Line by line, repeat the material below exactly and leave the images out.

═════ TASK INPUTS ═════

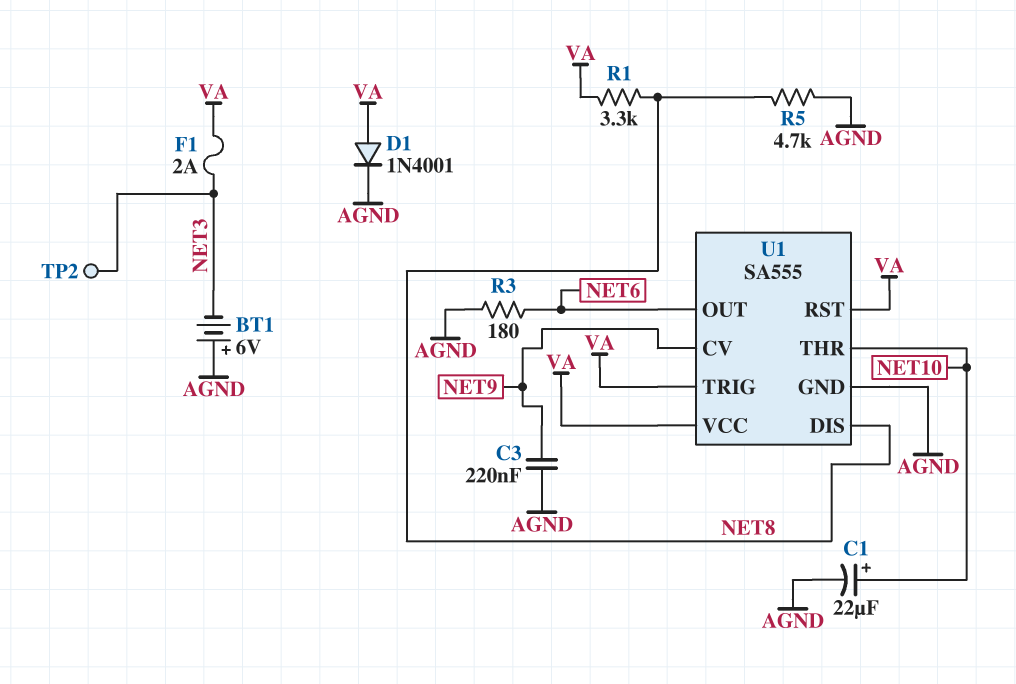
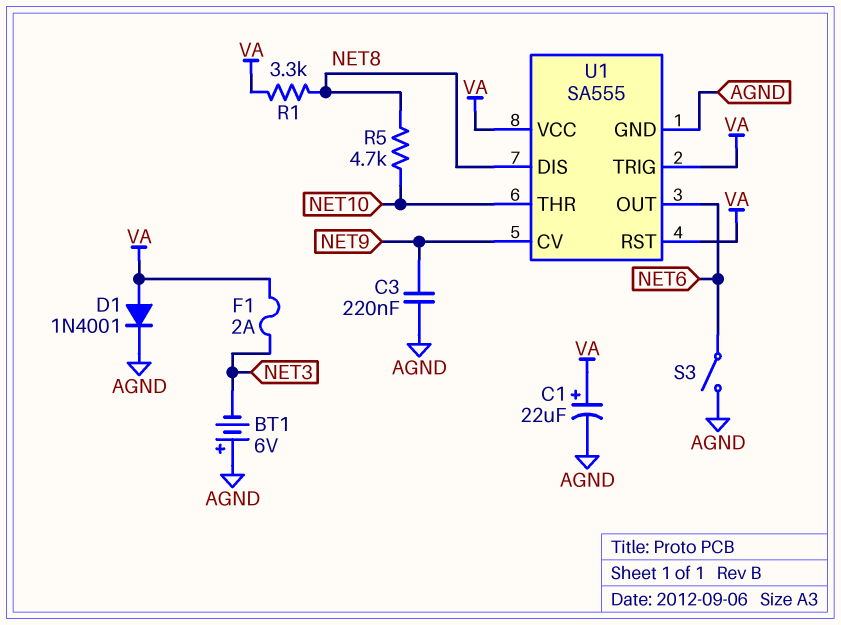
C1: 22uF (plus NET10, minus AGND) -> 22uF (plus VA, minus AGND)
R3: 180 (AGND, NET6) -> none
R5: 4.7k (AGND, NET8) -> 4.7k (NET8, NET10)
S3: none -> switch (AGND, NET6)
TP2: test point (NET3) -> none

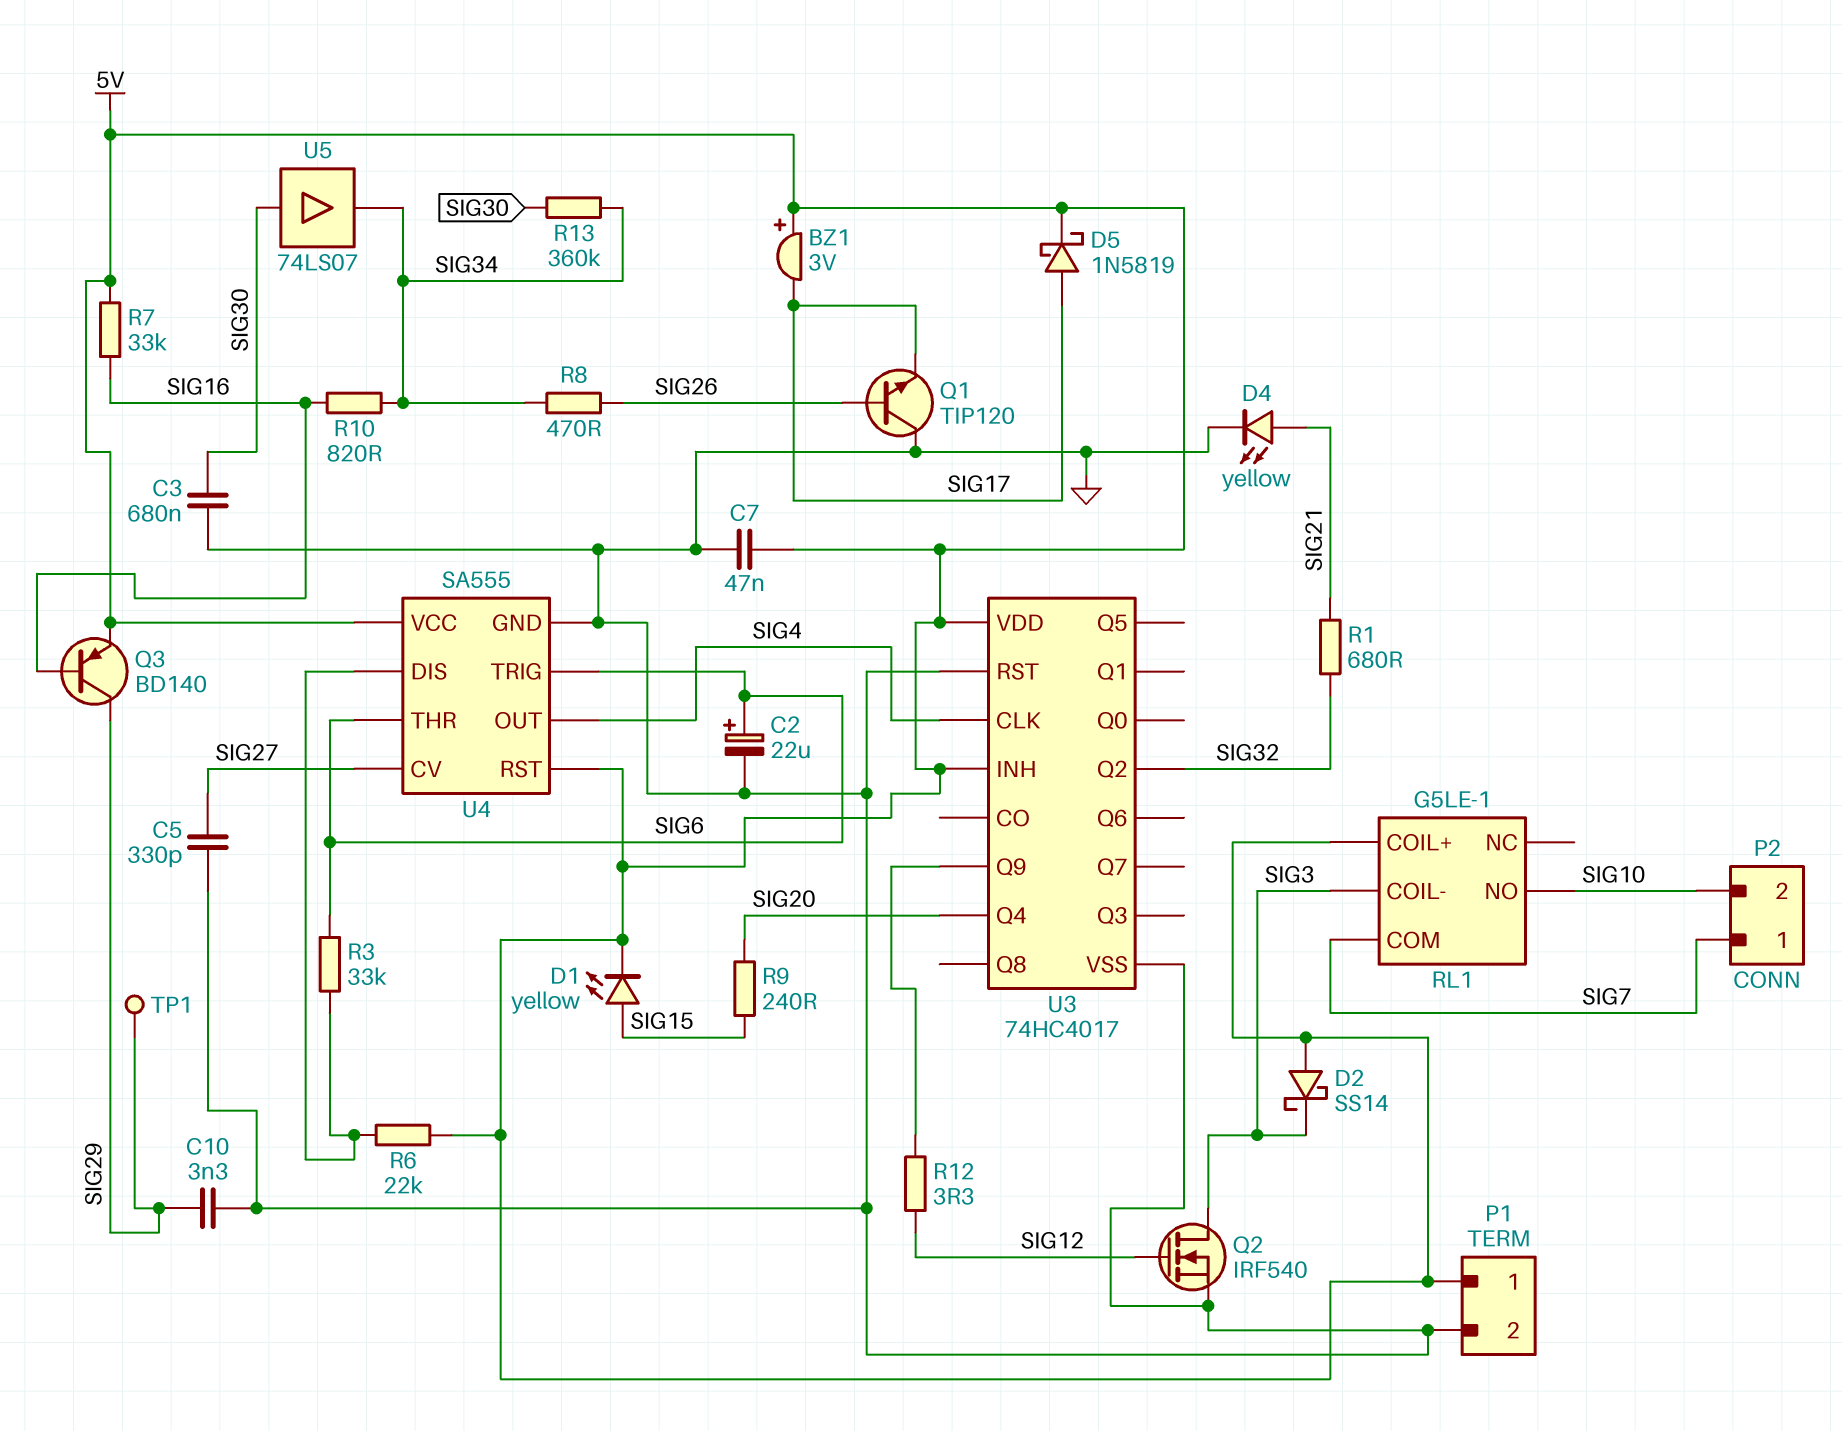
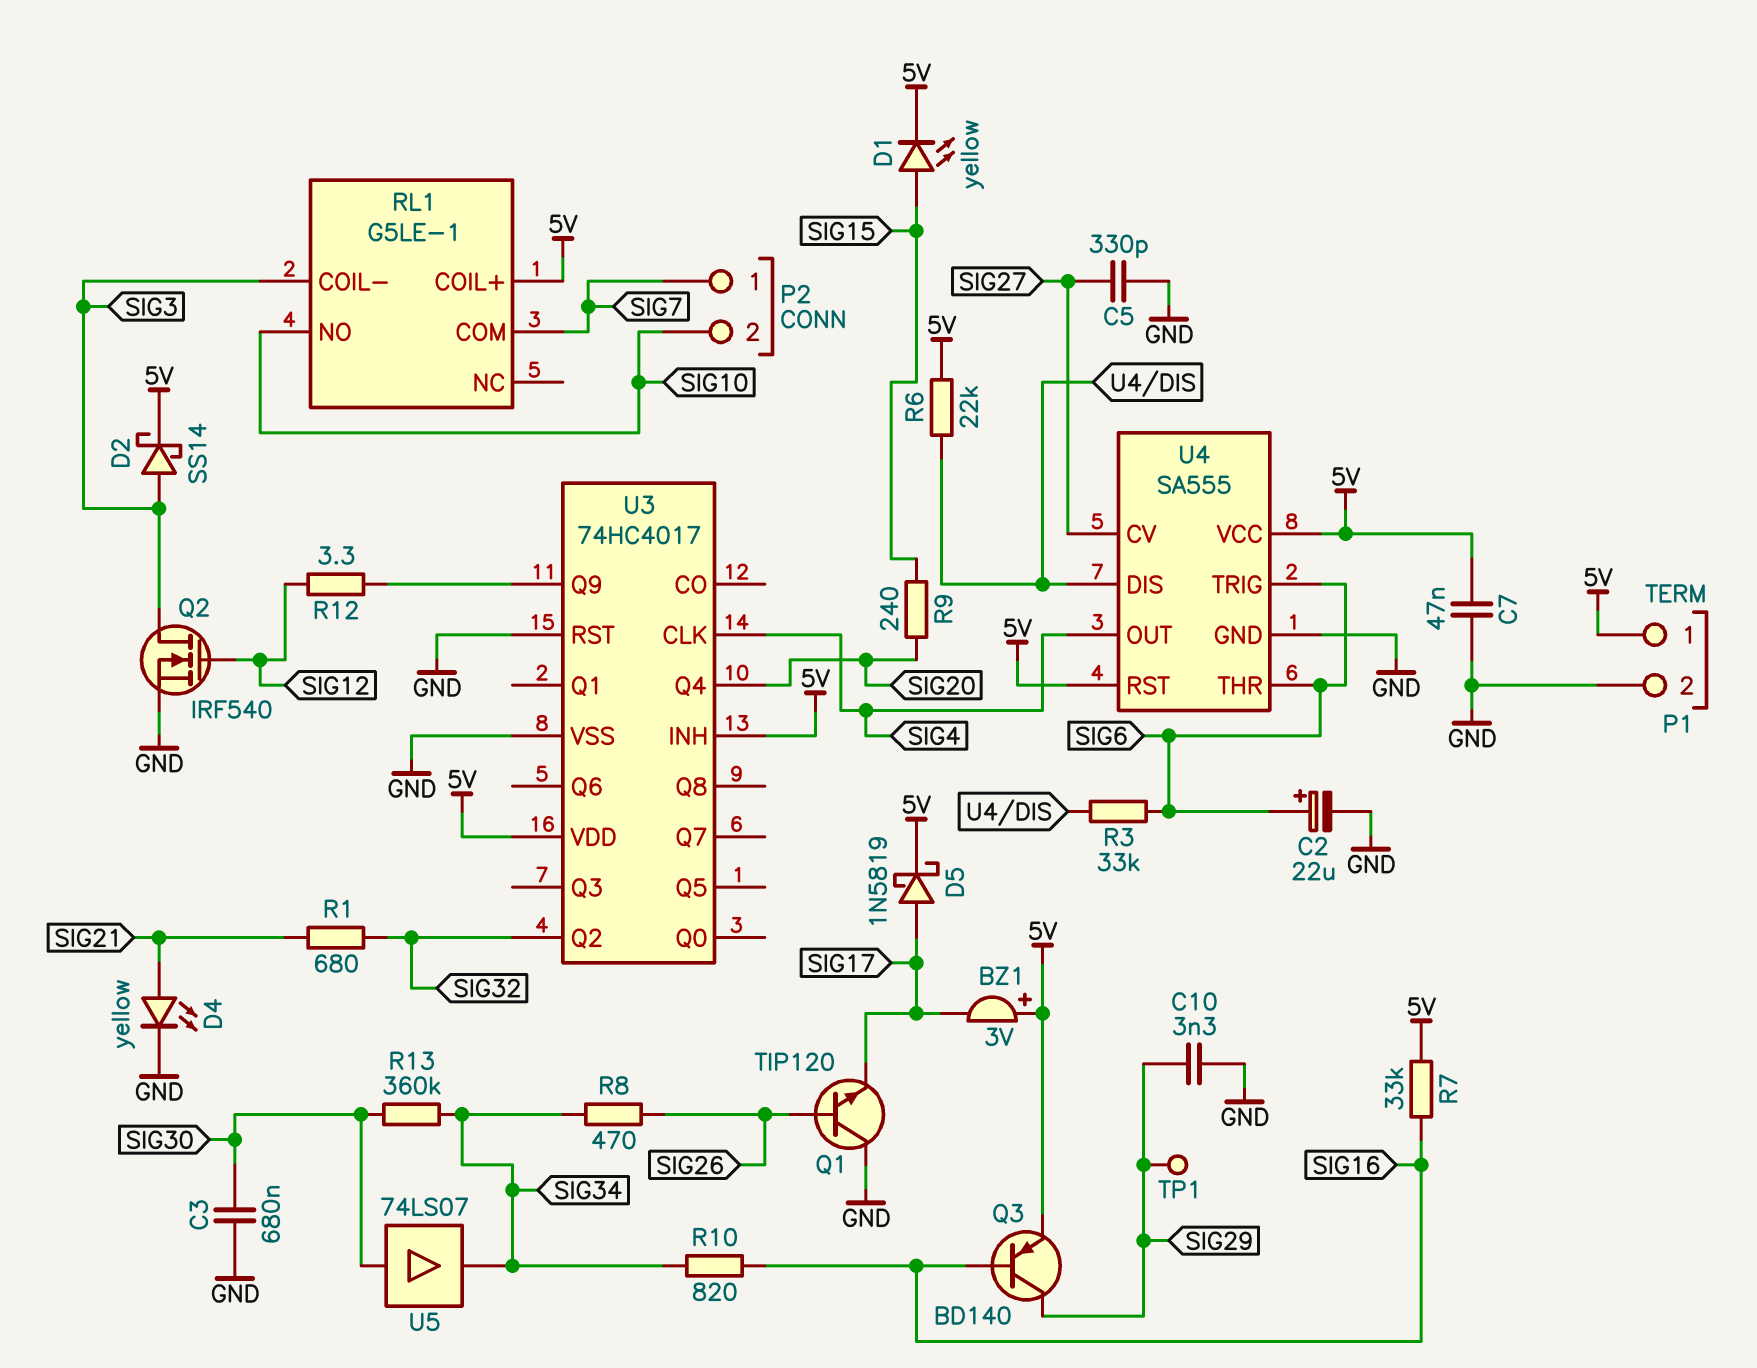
D2: schottky SS14 (A 5V, K SIG3) -> schottky SS14 (A SIG3, K 5V)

═════

**REPLY TO THE EXERCISE:**
C1: 22uF (plus NET10, minus AGND) -> 22uF (plus VA, minus AGND)
R3: 180 (AGND, NET6) -> none
R5: 4.7k (AGND, NET8) -> 4.7k (NET8, NET10)
S3: none -> switch (AGND, NET6)
TP2: test point (NET3) -> none

D2: schottky SS14 (A 5V, K SIG3) -> schottky SS14 (A SIG3, K 5V)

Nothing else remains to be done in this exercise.